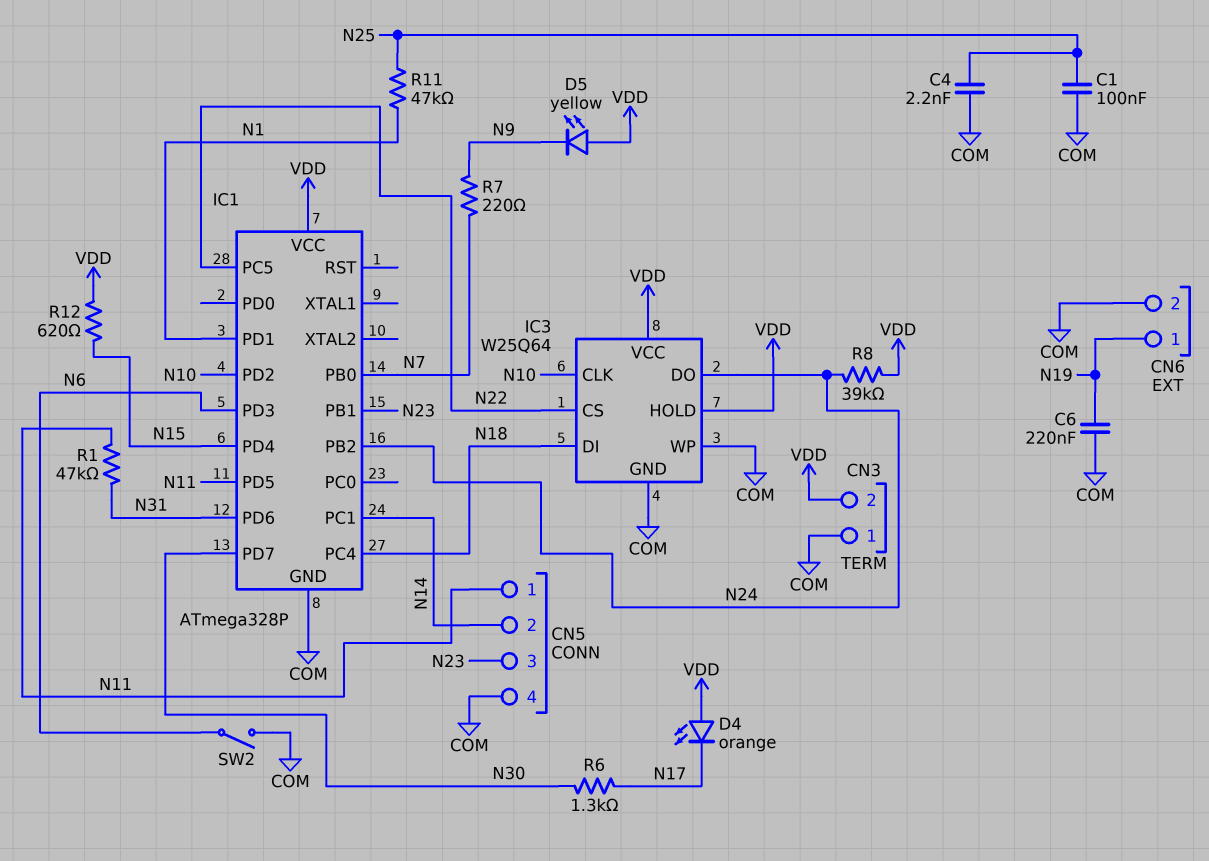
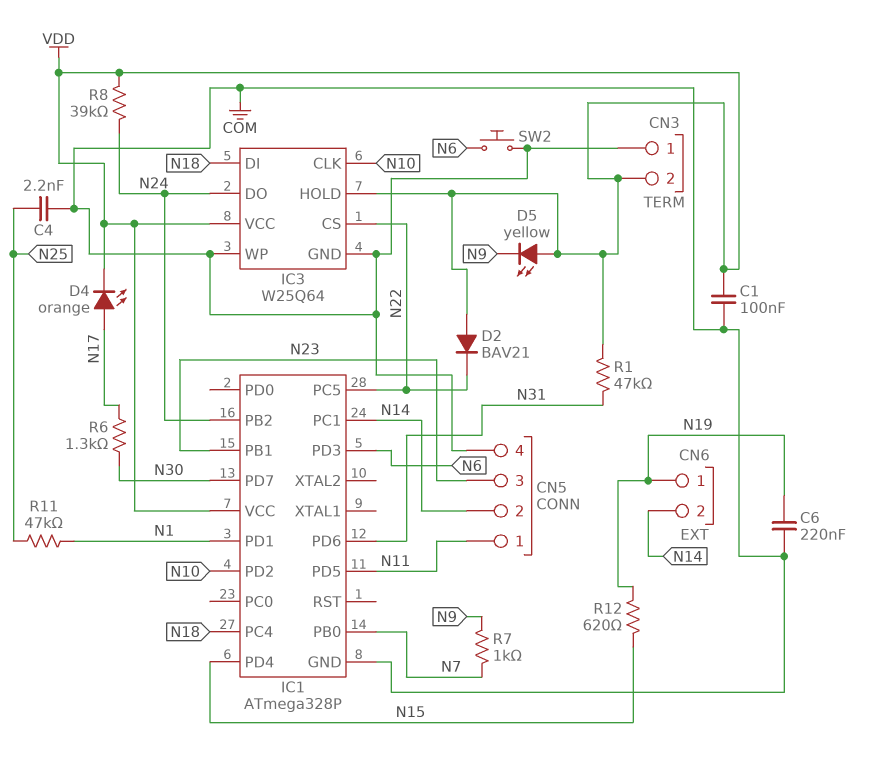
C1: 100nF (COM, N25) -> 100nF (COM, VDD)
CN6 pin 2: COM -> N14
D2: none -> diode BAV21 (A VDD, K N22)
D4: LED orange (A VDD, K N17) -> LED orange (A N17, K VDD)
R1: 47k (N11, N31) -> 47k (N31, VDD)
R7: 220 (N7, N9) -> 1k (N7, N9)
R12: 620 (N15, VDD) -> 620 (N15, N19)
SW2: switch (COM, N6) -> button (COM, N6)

----------------------------------------

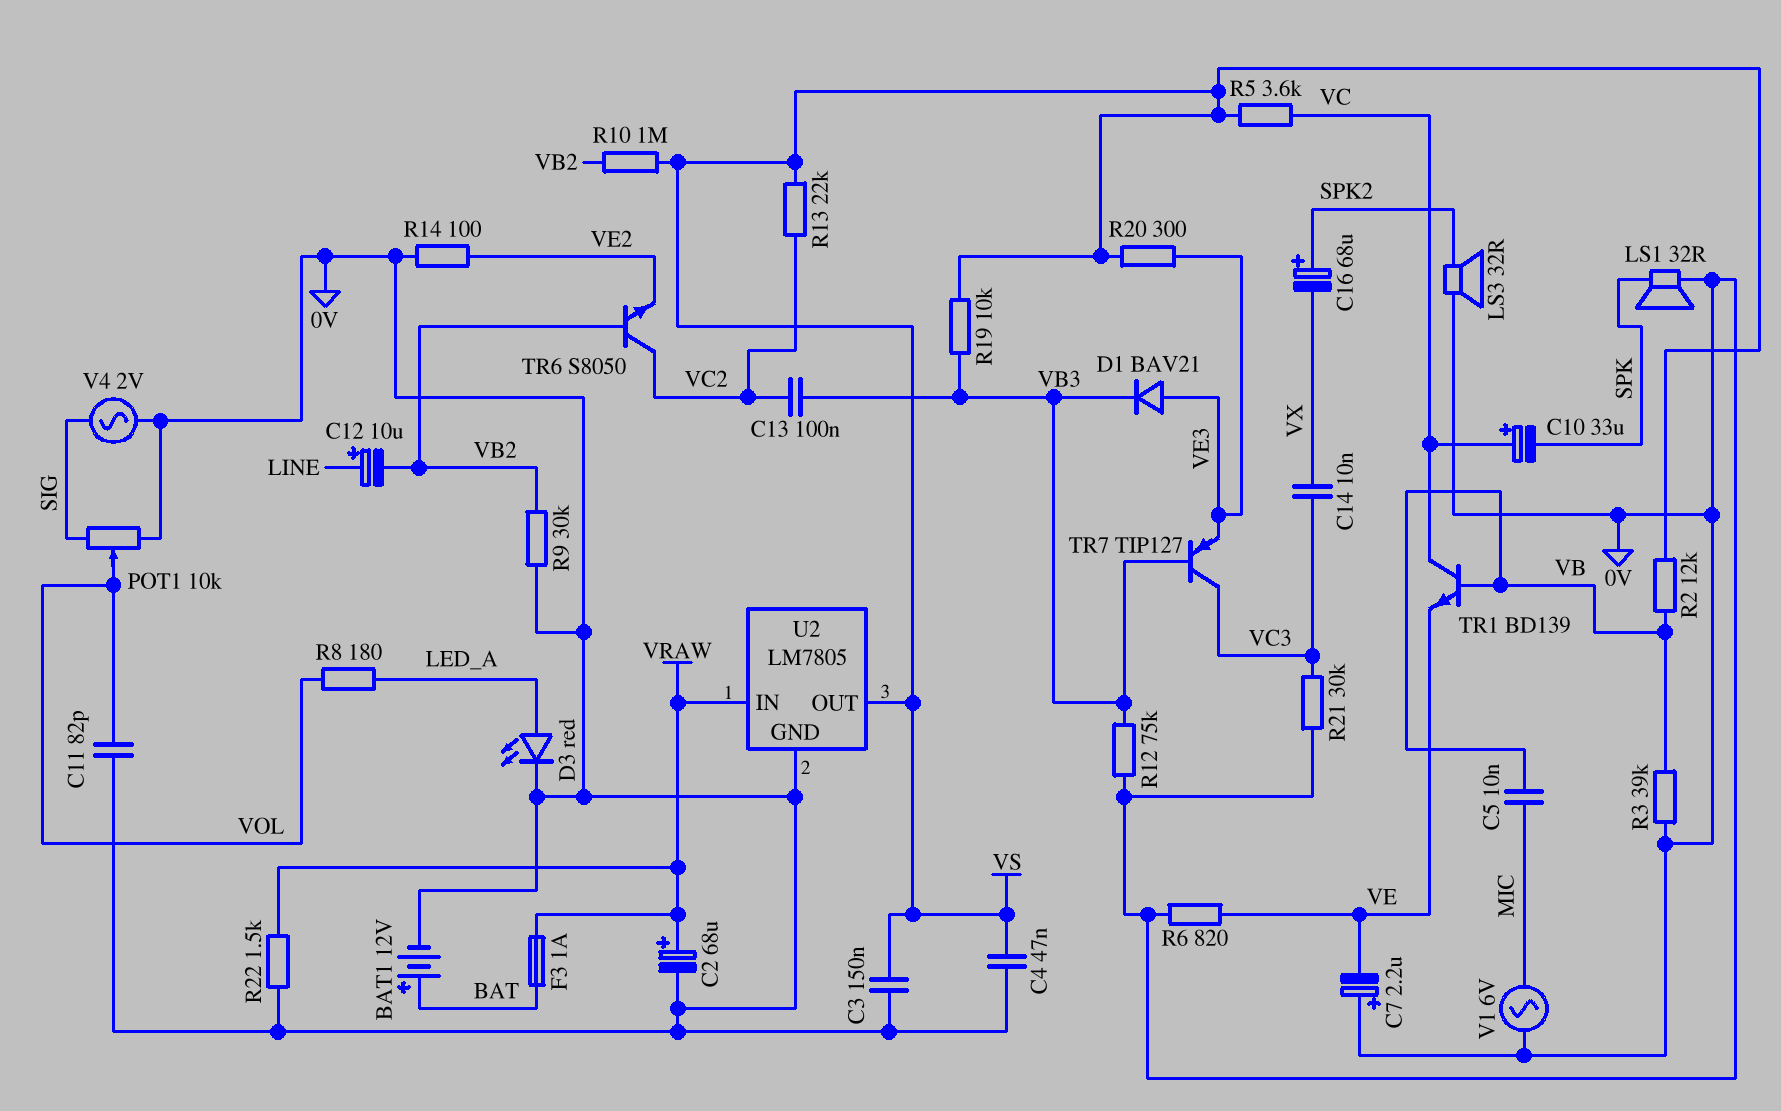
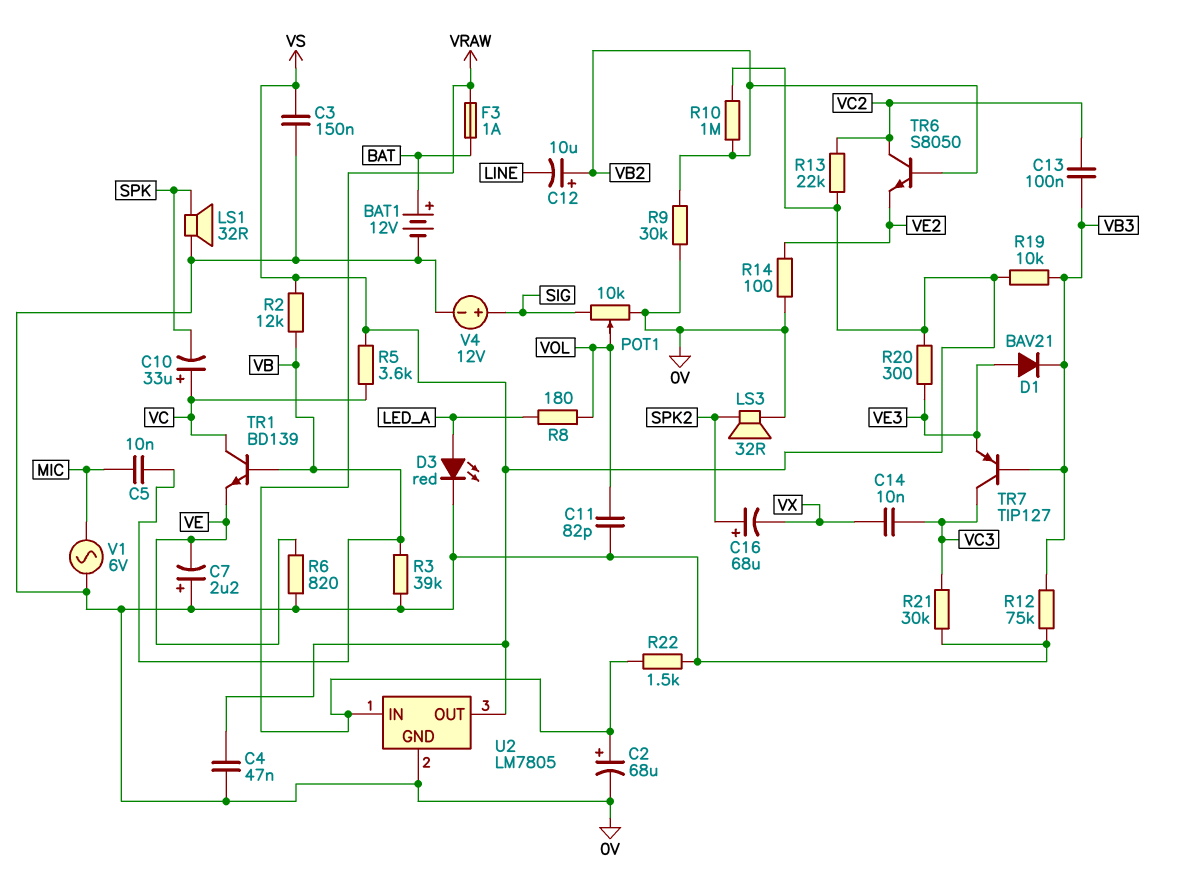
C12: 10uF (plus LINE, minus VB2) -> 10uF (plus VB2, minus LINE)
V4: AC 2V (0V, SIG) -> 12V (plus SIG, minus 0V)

----------------------------------------

Please give back, exactly as it stands above, the stretch from the line with "R1: 47k (N11, N31) -> 47k (N31, VDD)" through the line with "SW2: switch (COM, N6) -> button (COM, N6)", and no line outside it.

RESULT:
R1: 47k (N11, N31) -> 47k (N31, VDD)
R7: 220 (N7, N9) -> 1k (N7, N9)
R12: 620 (N15, VDD) -> 620 (N15, N19)
SW2: switch (COM, N6) -> button (COM, N6)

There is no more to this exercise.